##### DATASET CONTENT #####

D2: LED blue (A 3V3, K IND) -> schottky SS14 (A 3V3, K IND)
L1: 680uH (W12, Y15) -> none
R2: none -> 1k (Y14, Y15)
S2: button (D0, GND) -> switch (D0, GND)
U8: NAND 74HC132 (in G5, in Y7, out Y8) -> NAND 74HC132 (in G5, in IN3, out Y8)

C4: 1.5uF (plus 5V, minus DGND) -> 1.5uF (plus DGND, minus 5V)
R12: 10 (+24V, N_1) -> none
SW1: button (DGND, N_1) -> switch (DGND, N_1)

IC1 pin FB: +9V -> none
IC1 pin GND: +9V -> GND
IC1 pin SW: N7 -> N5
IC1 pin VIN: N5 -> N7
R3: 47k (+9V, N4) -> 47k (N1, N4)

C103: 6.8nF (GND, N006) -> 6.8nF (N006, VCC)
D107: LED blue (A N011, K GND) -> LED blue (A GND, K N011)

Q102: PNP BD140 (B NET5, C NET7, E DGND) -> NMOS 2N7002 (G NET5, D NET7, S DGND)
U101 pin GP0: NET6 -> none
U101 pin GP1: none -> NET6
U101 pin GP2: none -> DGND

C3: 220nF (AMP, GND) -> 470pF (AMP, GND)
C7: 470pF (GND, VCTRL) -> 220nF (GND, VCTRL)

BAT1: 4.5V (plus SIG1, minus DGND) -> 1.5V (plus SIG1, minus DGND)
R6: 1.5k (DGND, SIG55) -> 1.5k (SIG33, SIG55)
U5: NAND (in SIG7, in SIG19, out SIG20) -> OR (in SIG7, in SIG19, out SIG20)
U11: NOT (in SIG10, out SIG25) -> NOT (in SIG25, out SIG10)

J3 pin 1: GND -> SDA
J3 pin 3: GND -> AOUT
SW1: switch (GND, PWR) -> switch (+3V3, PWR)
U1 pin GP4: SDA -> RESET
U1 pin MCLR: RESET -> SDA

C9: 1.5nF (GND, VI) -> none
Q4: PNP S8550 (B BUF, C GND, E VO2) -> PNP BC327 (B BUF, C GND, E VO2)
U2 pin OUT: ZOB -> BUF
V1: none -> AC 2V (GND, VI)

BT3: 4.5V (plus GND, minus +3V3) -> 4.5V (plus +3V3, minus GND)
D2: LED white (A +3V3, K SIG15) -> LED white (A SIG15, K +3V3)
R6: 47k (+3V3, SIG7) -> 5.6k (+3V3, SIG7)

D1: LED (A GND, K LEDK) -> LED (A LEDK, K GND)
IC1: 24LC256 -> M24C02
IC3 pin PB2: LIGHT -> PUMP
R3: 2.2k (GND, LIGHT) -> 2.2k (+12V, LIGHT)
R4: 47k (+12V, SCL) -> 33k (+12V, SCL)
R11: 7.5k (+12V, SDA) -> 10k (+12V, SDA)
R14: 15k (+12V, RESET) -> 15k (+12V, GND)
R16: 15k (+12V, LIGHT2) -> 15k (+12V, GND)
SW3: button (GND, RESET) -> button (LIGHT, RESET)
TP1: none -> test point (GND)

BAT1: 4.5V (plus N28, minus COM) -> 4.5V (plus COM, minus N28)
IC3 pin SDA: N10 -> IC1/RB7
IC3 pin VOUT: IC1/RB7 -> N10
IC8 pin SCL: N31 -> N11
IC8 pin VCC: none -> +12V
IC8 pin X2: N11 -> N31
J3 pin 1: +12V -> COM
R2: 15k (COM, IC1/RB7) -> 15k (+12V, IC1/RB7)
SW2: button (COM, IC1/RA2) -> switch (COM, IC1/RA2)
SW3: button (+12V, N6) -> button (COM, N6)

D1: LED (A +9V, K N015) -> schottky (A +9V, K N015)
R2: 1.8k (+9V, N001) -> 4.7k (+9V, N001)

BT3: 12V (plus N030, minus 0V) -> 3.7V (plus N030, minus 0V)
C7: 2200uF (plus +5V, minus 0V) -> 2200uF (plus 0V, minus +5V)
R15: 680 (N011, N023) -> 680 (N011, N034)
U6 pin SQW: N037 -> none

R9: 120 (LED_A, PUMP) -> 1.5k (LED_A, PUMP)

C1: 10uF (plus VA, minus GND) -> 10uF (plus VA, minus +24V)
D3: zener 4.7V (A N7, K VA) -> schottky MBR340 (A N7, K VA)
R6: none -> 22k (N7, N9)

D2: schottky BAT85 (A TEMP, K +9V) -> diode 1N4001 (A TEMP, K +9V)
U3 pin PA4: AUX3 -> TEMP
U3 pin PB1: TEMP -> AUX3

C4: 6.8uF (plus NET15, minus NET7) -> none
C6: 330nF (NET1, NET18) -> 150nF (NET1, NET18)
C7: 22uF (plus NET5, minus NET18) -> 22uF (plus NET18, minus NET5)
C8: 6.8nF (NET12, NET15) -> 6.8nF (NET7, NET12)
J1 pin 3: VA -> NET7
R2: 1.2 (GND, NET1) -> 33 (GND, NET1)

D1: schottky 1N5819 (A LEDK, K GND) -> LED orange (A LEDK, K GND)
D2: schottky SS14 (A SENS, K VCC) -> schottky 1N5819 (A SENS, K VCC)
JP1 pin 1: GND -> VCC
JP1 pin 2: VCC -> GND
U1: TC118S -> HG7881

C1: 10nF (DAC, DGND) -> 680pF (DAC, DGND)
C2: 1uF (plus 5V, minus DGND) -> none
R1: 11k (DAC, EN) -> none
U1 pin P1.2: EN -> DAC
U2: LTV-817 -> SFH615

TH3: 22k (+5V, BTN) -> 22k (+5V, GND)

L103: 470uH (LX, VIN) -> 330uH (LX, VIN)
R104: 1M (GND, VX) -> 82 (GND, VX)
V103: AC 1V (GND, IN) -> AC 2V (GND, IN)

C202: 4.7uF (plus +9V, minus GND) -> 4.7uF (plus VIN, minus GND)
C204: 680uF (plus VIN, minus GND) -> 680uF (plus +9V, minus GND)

#####

▶ [WHAT THIS TASK INVOLVES]
Pull every line holding "NAND" out of the records.

▶ [TASK ANSWER]
U8: NAND 74HC132 (in G5, in Y7, out Y8) -> NAND 74HC132 (in G5, in IN3, out Y8)
U5: NAND (in SIG7, in SIG19, out SIG20) -> OR (in SIG7, in SIG19, out SIG20)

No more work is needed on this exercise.